EXERCISE GOAL>
Leaving out all pictures, write out word for word the lines from the one containing "Schlüssel [orange] <486" to the end of the data below.

RECORDS SUPPLIED>
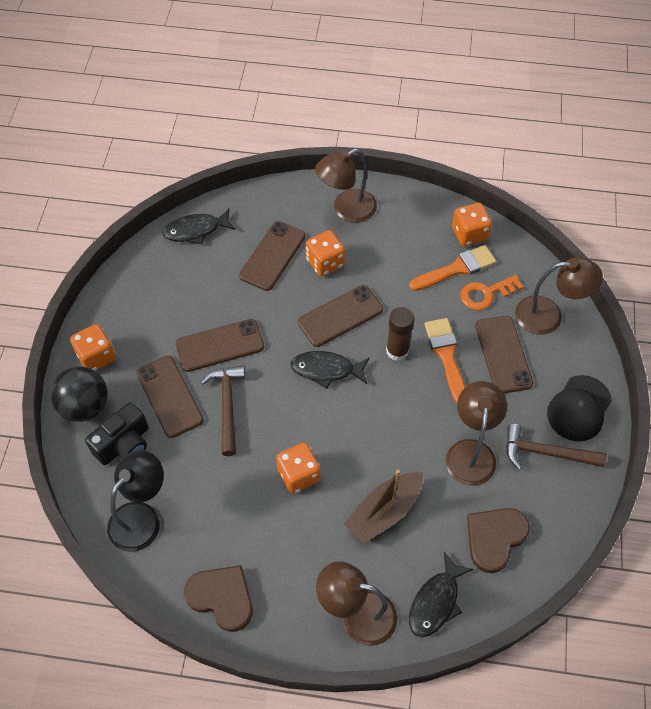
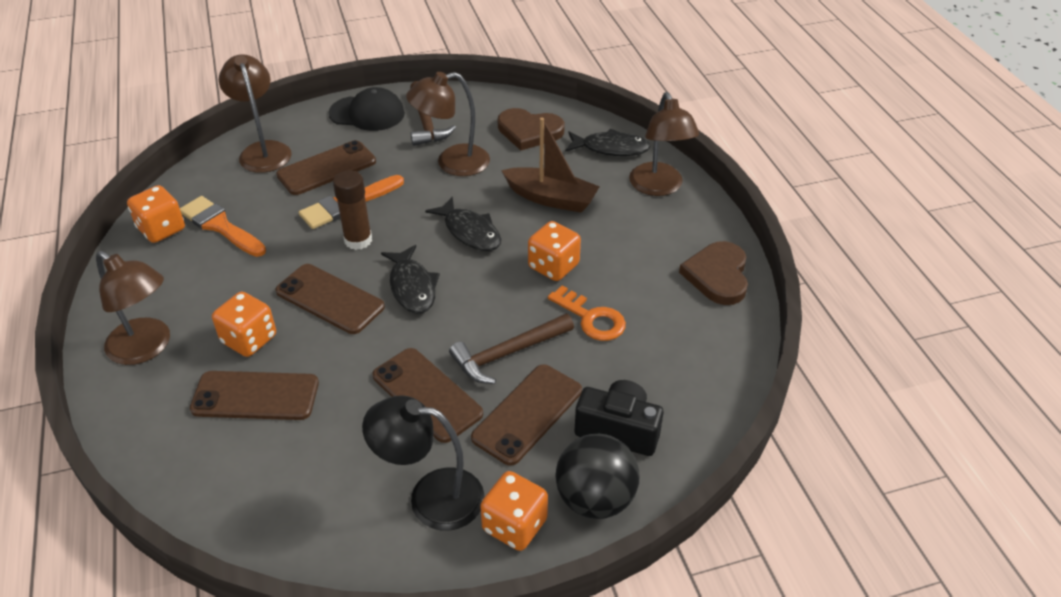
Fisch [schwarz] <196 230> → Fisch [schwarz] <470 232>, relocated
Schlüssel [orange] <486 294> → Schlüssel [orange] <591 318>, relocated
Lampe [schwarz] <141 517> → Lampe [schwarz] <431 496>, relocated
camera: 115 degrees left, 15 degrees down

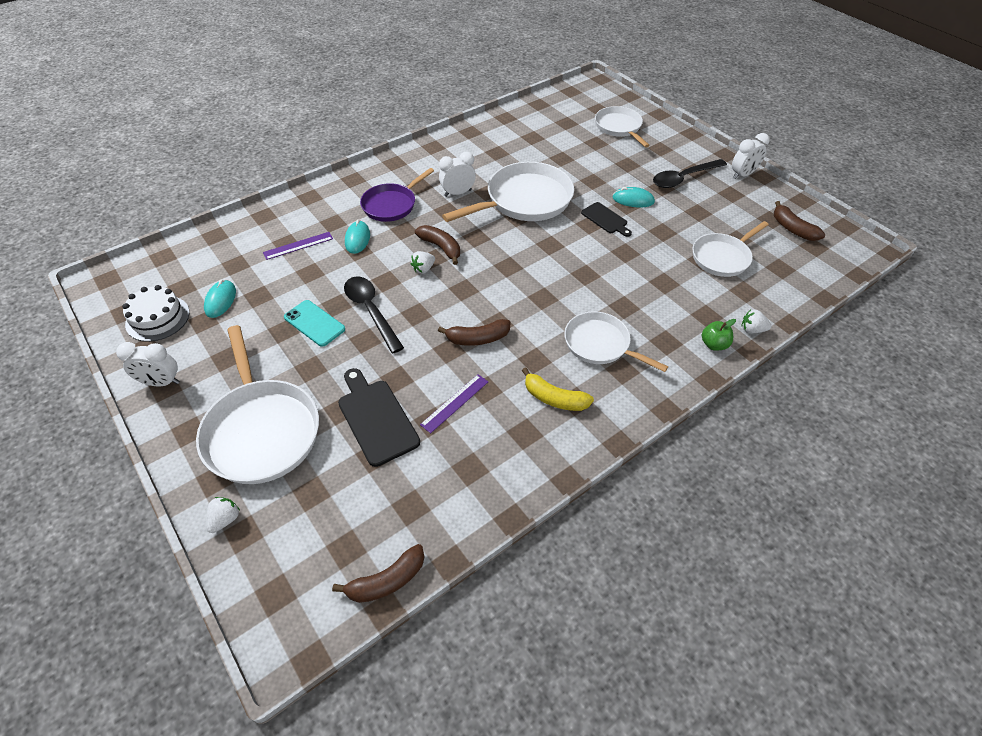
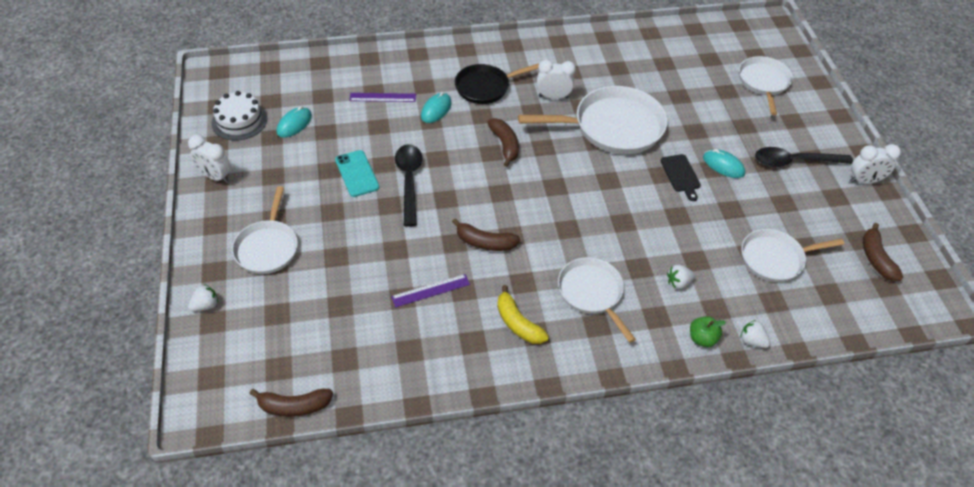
Pfanne [lila] <391 205> → Pfanne [schwarz] <485 87>
Erdbeere [weiß] <423 269> → Erdbeere [weiß] <678 283>, relocated
Pfanne [weiß] <261 430> → Pfanne [weiß] <267 247>, x0.62
Schneidebrett [schwarz] <376 418> → -
camera: 25 degrees right, 0 degrees up

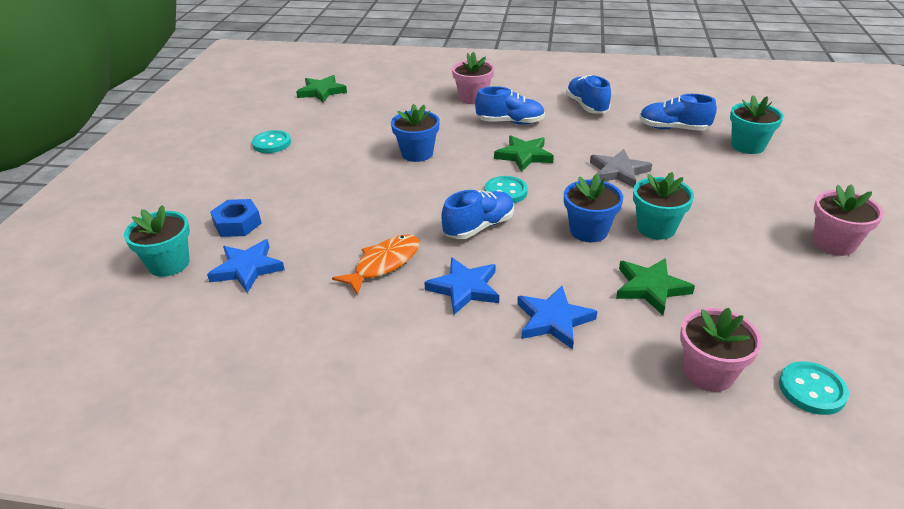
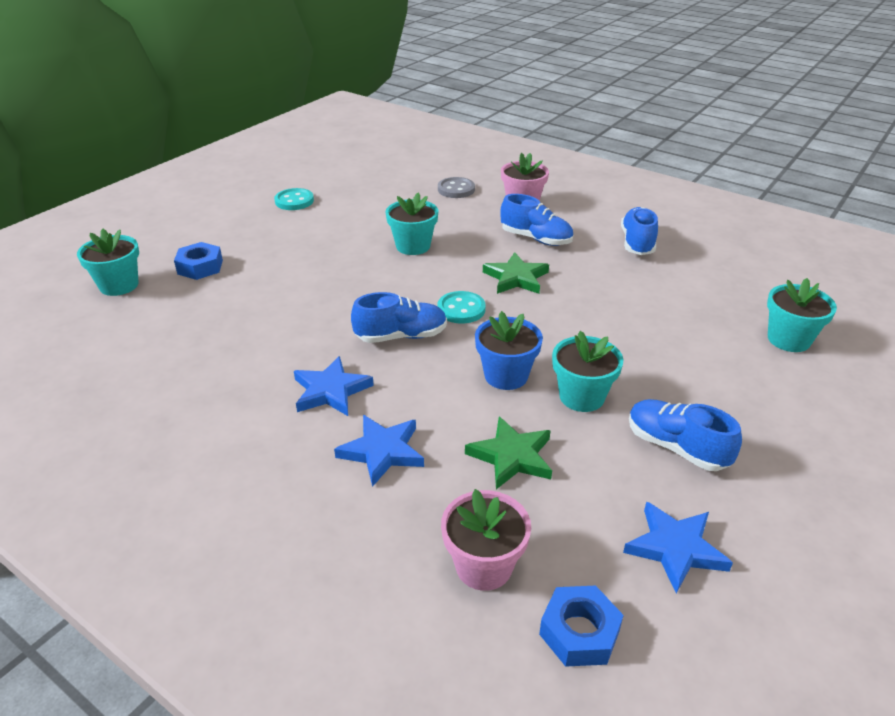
Stern [grün] <322 91> → -
Schuh [blau] <673 128> → Schuh [blau] <676 447>, relocated
Blumentopf [blau] <417 153> → Blumentopf [türkis] <413 246>
Stern [grau] <618 171> → -
Blumentopf [rosa] <834 243> → -
Fisch [orange] <384 264> → -
Stern [blau] <247 268> → Stern [blau] <675 548>, relocated
Knopf [türkis] <812 390> → Sechskantmutter [blau] <579 632>
- → Knopf [grau] <456 189>
camera: 25 degrees right, 0 degrees up

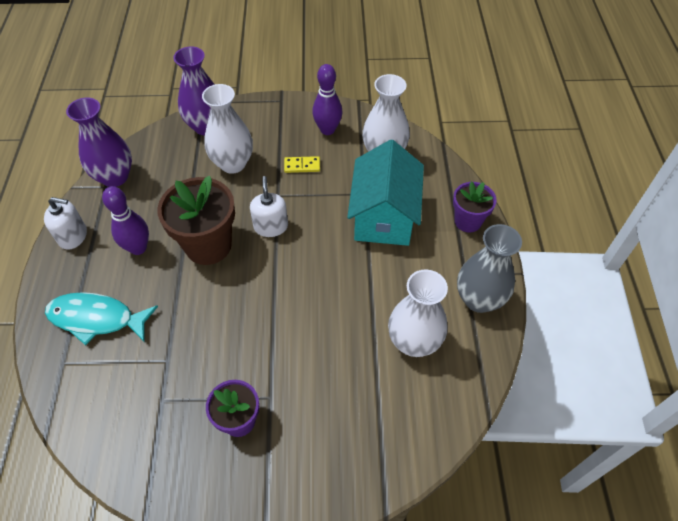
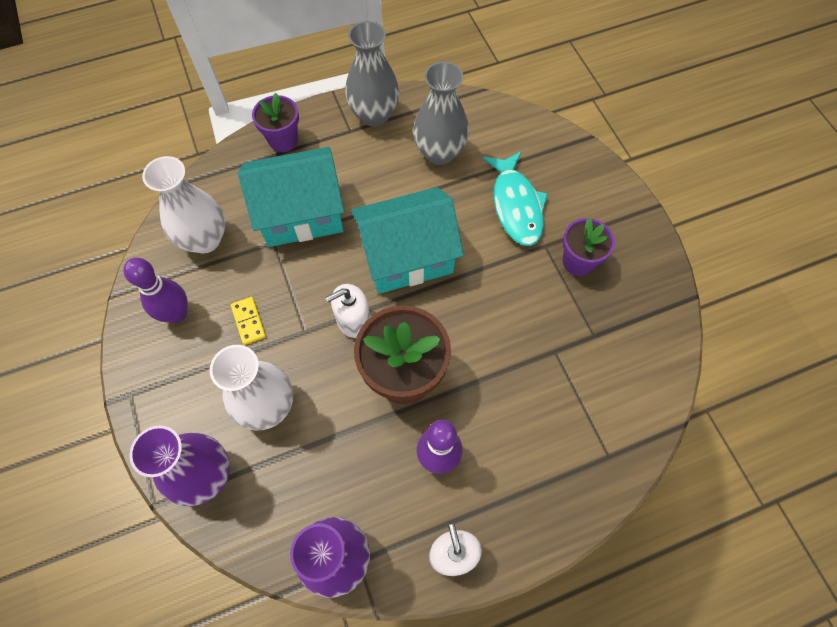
Vase [weiß] <413 342> → Vase [grau] <440 152>
Fisch [türkis] <96 319> → Fisch [türkis] <516 206>, relocated
- → Haus [türkis] <407 257>
camera: 110 degrees left, 10 degrees up

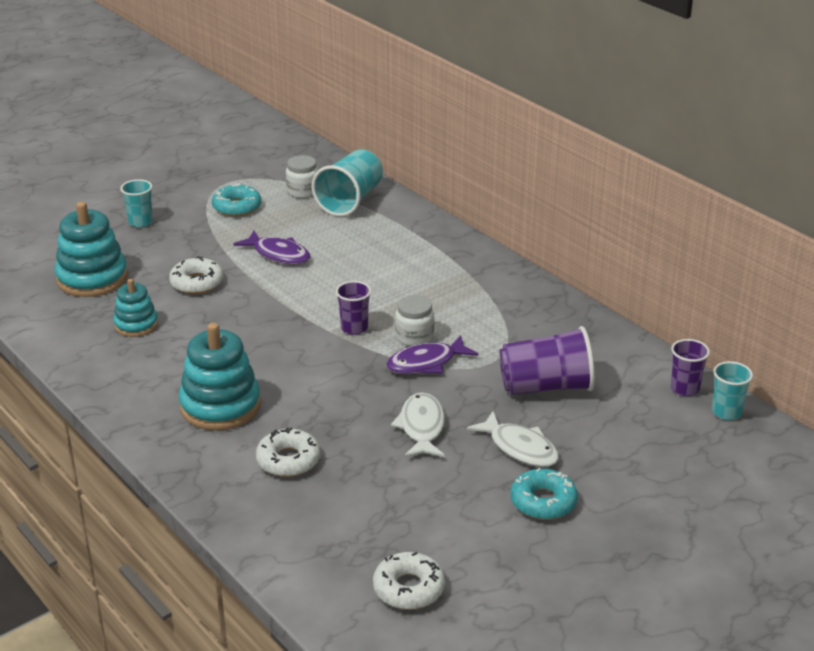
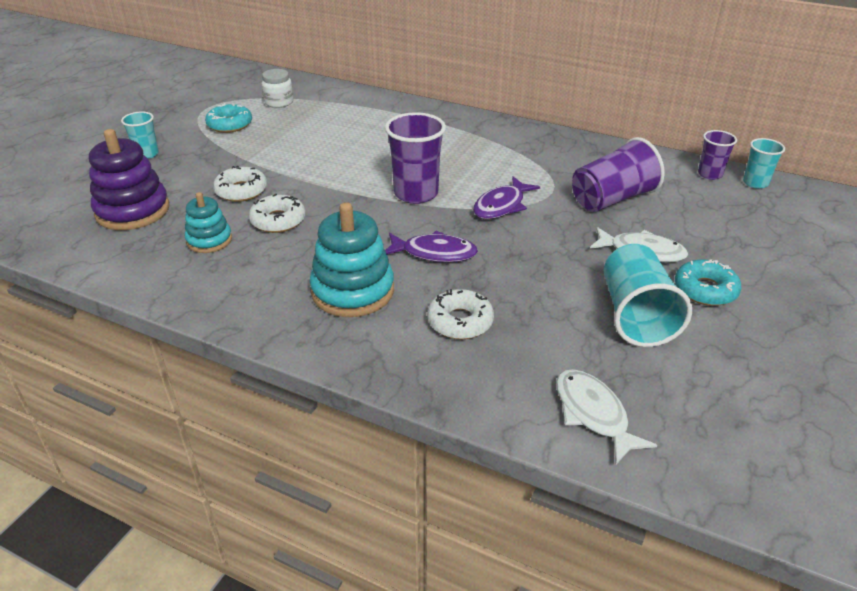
Becher [türkis] <350 200> → Becher [türkis] <635 315>, relocated
Stapelspielzeug [türkis] <92 278> → Stapelspielzeug [lila] <132 211>
Fisch [lila] <278 254> → Fisch [lila] <434 253>, relocated
Becher [lila] <354 328> → Becher [lila] <416 193>, x1.75
Einmachglas [weiß] <414 337> → -
Fisch [weiß] <421 427> → Fisch [weiß] <593 414>, relocated
Donut [weiß] <409 588> → Donut [weiß] <278 220>, relocated
camera: 25 degrees left, 5 degrees up

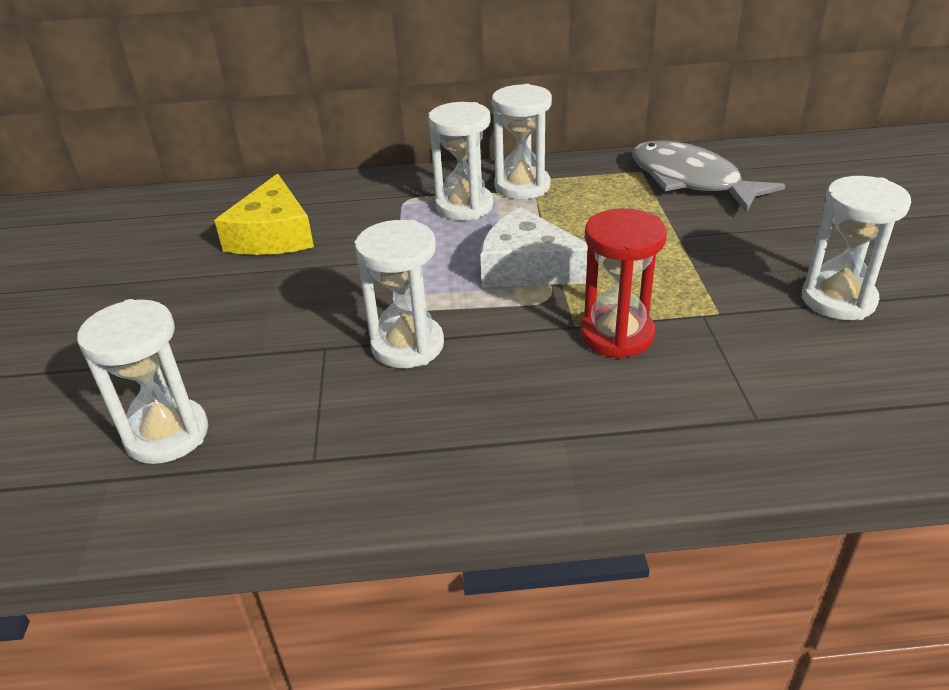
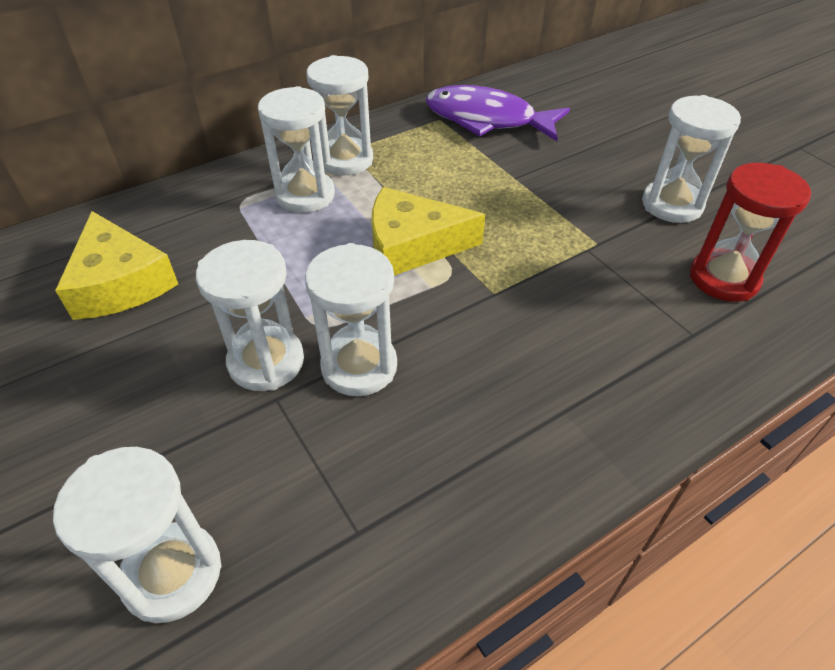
Fisch [grau] <690 180> → Fisch [lila] <487 120>
Käse [weiß] <528 267> → Käse [gelb] <412 245>
Sanduhr [rot] <616 335> → Sanduhr [rot] <723 279>, relocated
- → Sanduhr [weiß] <266 362>
camera: 30 degrees left, 10 degrees up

EXERCISE RESULT>
Schlüssel [orange] <486 294> → Schlüssel [orange] <591 318>, relocated
Lampe [schwarz] <141 517> → Lampe [schwarz] <431 496>, relocated
camera: 115 degrees left, 15 degrees down

Pfanne [lila] <391 205> → Pfanne [schwarz] <485 87>
Erdbeere [weiß] <423 269> → Erdbeere [weiß] <678 283>, relocated
Pfanne [weiß] <261 430> → Pfanne [weiß] <267 247>, x0.62
Schneidebrett [schwarz] <376 418> → -
camera: 25 degrees right, 0 degrees up

Stern [grün] <322 91> → -
Schuh [blau] <673 128> → Schuh [blau] <676 447>, relocated
Blumentopf [blau] <417 153> → Blumentopf [türkis] <413 246>
Stern [grau] <618 171> → -
Blumentopf [rosa] <834 243> → -
Fisch [orange] <384 264> → -
Stern [blau] <247 268> → Stern [blau] <675 548>, relocated
Knopf [türkis] <812 390> → Sechskantmutter [blau] <579 632>
- → Knopf [grau] <456 189>
camera: 25 degrees right, 0 degrees up

Vase [weiß] <413 342> → Vase [grau] <440 152>
Fisch [türkis] <96 319> → Fisch [türkis] <516 206>, relocated
- → Haus [türkis] <407 257>
camera: 110 degrees left, 10 degrees up

Becher [türkis] <350 200> → Becher [türkis] <635 315>, relocated
Stapelspielzeug [türkis] <92 278> → Stapelspielzeug [lila] <132 211>
Fisch [lila] <278 254> → Fisch [lila] <434 253>, relocated
Becher [lila] <354 328> → Becher [lila] <416 193>, x1.75
Einmachglas [weiß] <414 337> → -
Fisch [weiß] <421 427> → Fisch [weiß] <593 414>, relocated
Donut [weiß] <409 588> → Donut [weiß] <278 220>, relocated
camera: 25 degrees left, 5 degrees up

Fisch [grau] <690 180> → Fisch [lila] <487 120>
Käse [weiß] <528 267> → Käse [gelb] <412 245>
Sanduhr [rot] <616 335> → Sanduhr [rot] <723 279>, relocated
- → Sanduhr [weiß] <266 362>
camera: 30 degrees left, 10 degrees up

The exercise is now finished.